## Task objective
Below is a block of entries; repeat exactly the lines starting at the line that contains "R2: 360 (n2, n4) -> 680 (n2, n4)" and ending at the line that contains "R221: 510 (DGND, n13) -> 1.6k (DGND, n13)", both included.

## Data to process
**********
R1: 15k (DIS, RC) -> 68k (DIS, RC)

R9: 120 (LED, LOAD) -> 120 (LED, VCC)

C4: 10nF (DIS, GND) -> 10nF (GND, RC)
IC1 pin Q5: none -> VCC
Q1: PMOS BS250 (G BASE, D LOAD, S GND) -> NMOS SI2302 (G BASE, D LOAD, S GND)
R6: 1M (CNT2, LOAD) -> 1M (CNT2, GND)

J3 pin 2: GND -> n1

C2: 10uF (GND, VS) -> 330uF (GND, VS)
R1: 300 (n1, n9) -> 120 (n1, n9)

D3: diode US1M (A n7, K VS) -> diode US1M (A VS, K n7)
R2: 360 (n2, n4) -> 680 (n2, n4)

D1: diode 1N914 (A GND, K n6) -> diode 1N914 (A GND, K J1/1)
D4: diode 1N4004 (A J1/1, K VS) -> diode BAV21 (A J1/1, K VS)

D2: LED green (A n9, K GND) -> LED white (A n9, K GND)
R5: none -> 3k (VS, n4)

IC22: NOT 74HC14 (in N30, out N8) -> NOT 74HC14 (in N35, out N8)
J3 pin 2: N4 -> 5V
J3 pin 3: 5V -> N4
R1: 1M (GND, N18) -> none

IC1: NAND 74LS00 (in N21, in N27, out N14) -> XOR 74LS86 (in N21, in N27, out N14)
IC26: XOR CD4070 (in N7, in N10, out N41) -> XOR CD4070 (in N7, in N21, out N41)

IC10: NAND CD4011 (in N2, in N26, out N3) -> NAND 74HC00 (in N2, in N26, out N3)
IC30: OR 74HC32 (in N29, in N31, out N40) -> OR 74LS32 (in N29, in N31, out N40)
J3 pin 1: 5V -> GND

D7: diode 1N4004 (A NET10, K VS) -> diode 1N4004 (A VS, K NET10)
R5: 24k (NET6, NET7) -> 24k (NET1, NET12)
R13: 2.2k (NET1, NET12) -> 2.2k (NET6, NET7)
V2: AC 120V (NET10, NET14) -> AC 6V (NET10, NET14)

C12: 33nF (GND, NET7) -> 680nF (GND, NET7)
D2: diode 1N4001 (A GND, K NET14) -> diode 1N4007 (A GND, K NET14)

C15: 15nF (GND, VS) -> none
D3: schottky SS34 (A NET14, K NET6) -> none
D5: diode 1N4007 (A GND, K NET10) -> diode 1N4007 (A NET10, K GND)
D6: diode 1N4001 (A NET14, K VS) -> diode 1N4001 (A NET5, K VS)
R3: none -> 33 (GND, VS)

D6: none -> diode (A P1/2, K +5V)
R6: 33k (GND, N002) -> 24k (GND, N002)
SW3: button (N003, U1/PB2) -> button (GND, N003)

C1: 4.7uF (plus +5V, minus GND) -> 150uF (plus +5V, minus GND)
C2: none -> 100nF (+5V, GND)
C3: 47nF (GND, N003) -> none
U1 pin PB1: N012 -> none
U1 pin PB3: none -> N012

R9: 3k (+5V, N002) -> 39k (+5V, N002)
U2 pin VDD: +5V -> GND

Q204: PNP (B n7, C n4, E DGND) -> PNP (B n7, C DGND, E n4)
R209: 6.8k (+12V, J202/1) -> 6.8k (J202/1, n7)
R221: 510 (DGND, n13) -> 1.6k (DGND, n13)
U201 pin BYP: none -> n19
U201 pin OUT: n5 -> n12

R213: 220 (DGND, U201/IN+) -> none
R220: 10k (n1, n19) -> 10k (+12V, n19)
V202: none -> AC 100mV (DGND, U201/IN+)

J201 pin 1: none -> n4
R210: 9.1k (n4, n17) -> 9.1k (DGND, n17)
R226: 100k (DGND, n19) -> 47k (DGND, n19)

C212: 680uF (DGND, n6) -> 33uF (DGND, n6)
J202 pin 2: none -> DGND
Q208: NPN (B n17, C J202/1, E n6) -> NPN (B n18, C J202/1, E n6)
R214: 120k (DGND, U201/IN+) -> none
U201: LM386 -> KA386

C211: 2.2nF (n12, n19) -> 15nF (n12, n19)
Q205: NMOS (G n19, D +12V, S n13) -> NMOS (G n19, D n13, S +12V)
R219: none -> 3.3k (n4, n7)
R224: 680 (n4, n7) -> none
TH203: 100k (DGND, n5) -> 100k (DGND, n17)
**********
## Reply
R2: 360 (n2, n4) -> 680 (n2, n4)

D1: diode 1N914 (A GND, K n6) -> diode 1N914 (A GND, K J1/1)
D4: diode 1N4004 (A J1/1, K VS) -> diode BAV21 (A J1/1, K VS)

D2: LED green (A n9, K GND) -> LED white (A n9, K GND)
R5: none -> 3k (VS, n4)

IC22: NOT 74HC14 (in N30, out N8) -> NOT 74HC14 (in N35, out N8)
J3 pin 2: N4 -> 5V
J3 pin 3: 5V -> N4
R1: 1M (GND, N18) -> none

IC1: NAND 74LS00 (in N21, in N27, out N14) -> XOR 74LS86 (in N21, in N27, out N14)
IC26: XOR CD4070 (in N7, in N10, out N41) -> XOR CD4070 (in N7, in N21, out N41)

IC10: NAND CD4011 (in N2, in N26, out N3) -> NAND 74HC00 (in N2, in N26, out N3)
IC30: OR 74HC32 (in N29, in N31, out N40) -> OR 74LS32 (in N29, in N31, out N40)
J3 pin 1: 5V -> GND

D7: diode 1N4004 (A NET10, K VS) -> diode 1N4004 (A VS, K NET10)
R5: 24k (NET6, NET7) -> 24k (NET1, NET12)
R13: 2.2k (NET1, NET12) -> 2.2k (NET6, NET7)
V2: AC 120V (NET10, NET14) -> AC 6V (NET10, NET14)

C12: 33nF (GND, NET7) -> 680nF (GND, NET7)
D2: diode 1N4001 (A GND, K NET14) -> diode 1N4007 (A GND, K NET14)

C15: 15nF (GND, VS) -> none
D3: schottky SS34 (A NET14, K NET6) -> none
D5: diode 1N4007 (A GND, K NET10) -> diode 1N4007 (A NET10, K GND)
D6: diode 1N4001 (A NET14, K VS) -> diode 1N4001 (A NET5, K VS)
R3: none -> 33 (GND, VS)

D6: none -> diode (A P1/2, K +5V)
R6: 33k (GND, N002) -> 24k (GND, N002)
SW3: button (N003, U1/PB2) -> button (GND, N003)

C1: 4.7uF (plus +5V, minus GND) -> 150uF (plus +5V, minus GND)
C2: none -> 100nF (+5V, GND)
C3: 47nF (GND, N003) -> none
U1 pin PB1: N012 -> none
U1 pin PB3: none -> N012

R9: 3k (+5V, N002) -> 39k (+5V, N002)
U2 pin VDD: +5V -> GND

Q204: PNP (B n7, C n4, E DGND) -> PNP (B n7, C DGND, E n4)
R209: 6.8k (+12V, J202/1) -> 6.8k (J202/1, n7)
R221: 510 (DGND, n13) -> 1.6k (DGND, n13)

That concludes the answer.